PROBLEM REQUIREMENTS —
The line holding "black line: (314, 424)" and every line after it through the end of the entries below: retype these exactly and nothing more.

SUPPLIED INFORMATION —

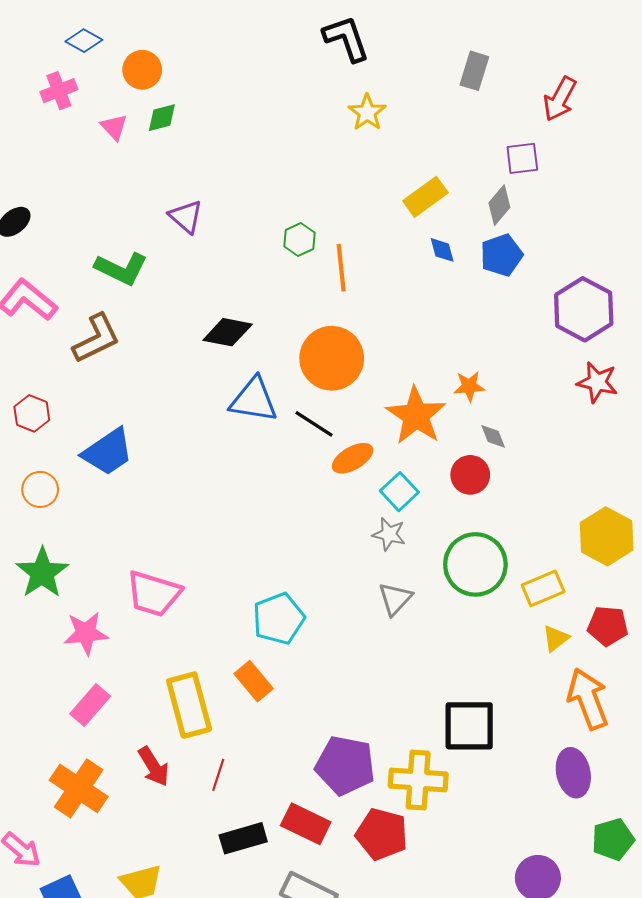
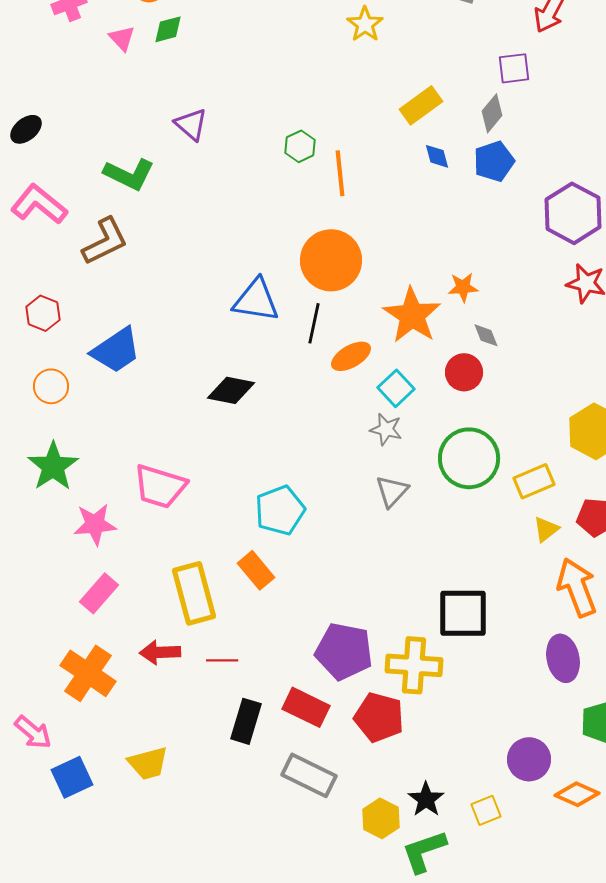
black diamond: (228, 332) -> (231, 390), moved
black line: (314, 424) -> (314, 323), turned 69
red arrow: (154, 766) -> (160, 652), turned 120
red line: (218, 775) -> (222, 660), turned 72
black rectangle: (243, 838) -> (246, 721), turned -57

RESULT OF THIS EXERCISE —
black line: (314, 424) -> (314, 323), turned 69
red arrow: (154, 766) -> (160, 652), turned 120
red line: (218, 775) -> (222, 660), turned 72
black rectangle: (243, 838) -> (246, 721), turned -57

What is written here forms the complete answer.